##### Records for this task

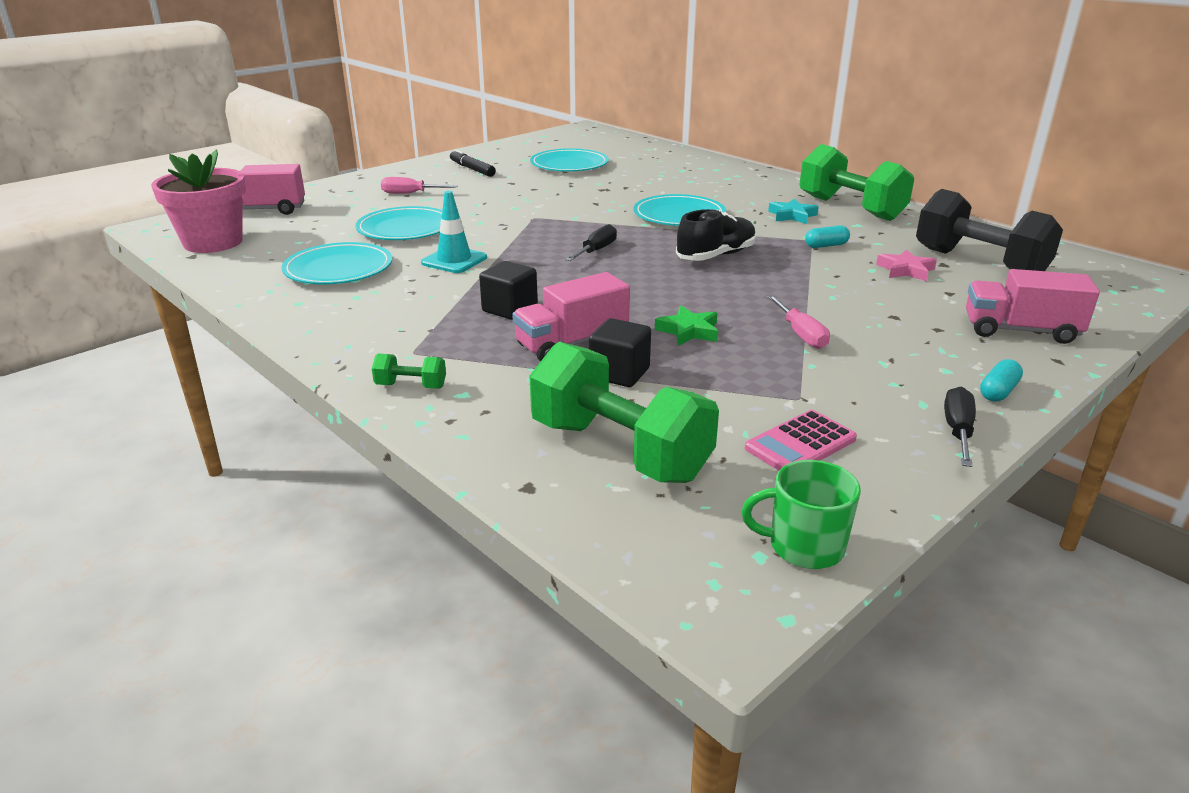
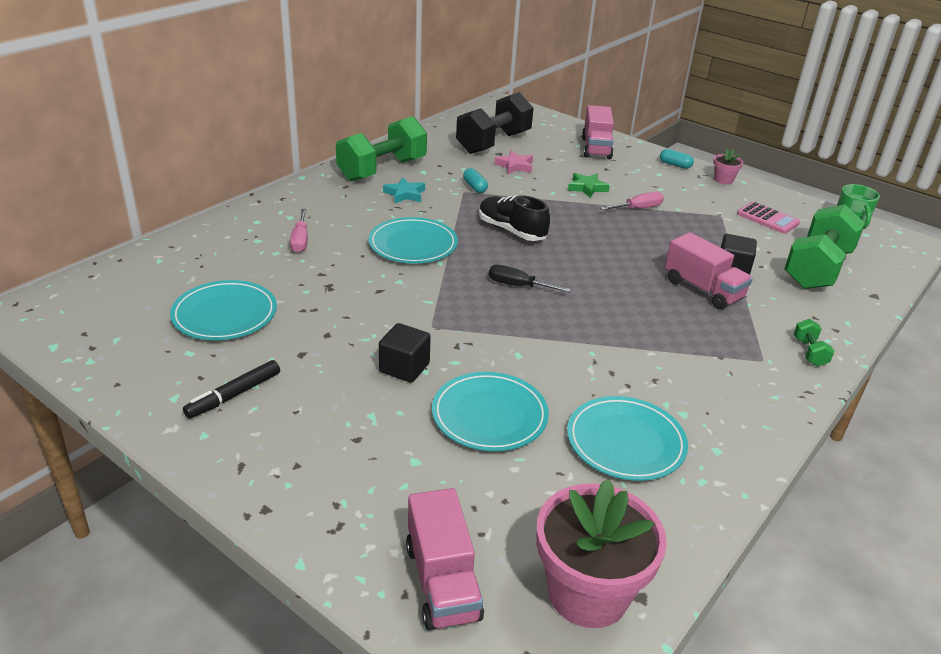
camera: 100 degrees left, 5 degrees up
pink screwdriver [381,177,458,194] -> pink screwdriver moved to [290,209,308,253]
turquoise traffic cone [421,191,487,273] -> none
black cube [479,261,538,320] -> black cube moved to [379,323,431,383]
green star [655,306,718,346] -> green star moved to [568,173,610,198]
black screwdriver [944,387,976,467] -> pink flower pot [713,149,743,184]

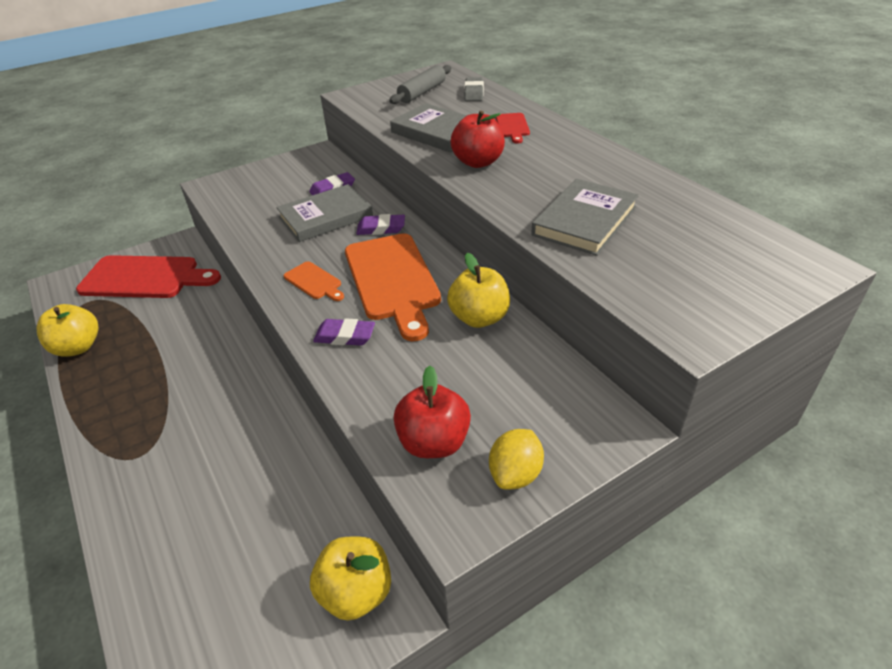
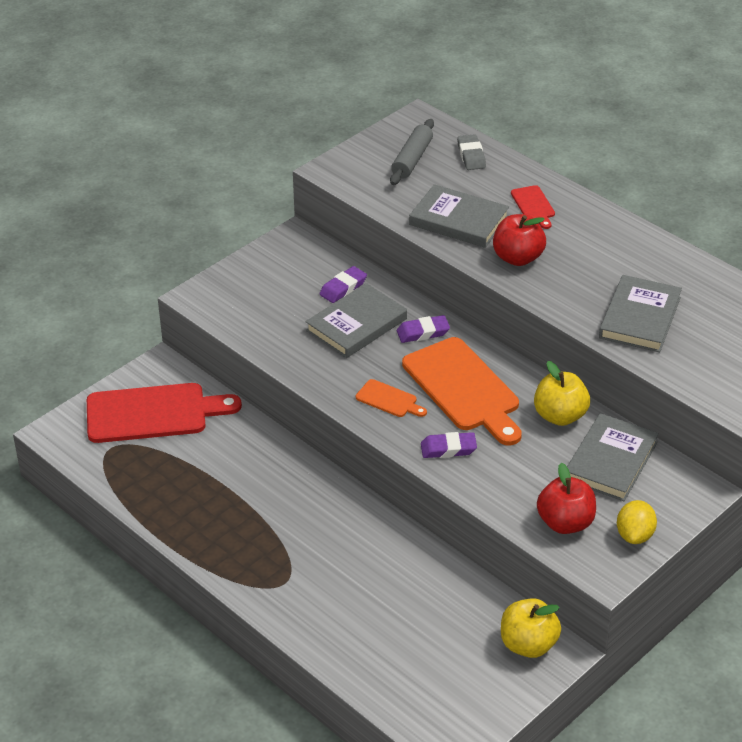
camera: 15 degrees left, 0 degrees up
yellow apple [37,304,98,357] -> none
none -> grey book [567,413,659,501]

##########

Exercise details.
Return the records above exactly as written. Do not include their images.

Problem solution.
camera: 100 degrees left, 5 degrees up
pink screwdriver [381,177,458,194] -> pink screwdriver moved to [290,209,308,253]
turquoise traffic cone [421,191,487,273] -> none
black cube [479,261,538,320] -> black cube moved to [379,323,431,383]
green star [655,306,718,346] -> green star moved to [568,173,610,198]
black screwdriver [944,387,976,467] -> pink flower pot [713,149,743,184]

camera: 15 degrees left, 0 degrees up
yellow apple [37,304,98,357] -> none
none -> grey book [567,413,659,501]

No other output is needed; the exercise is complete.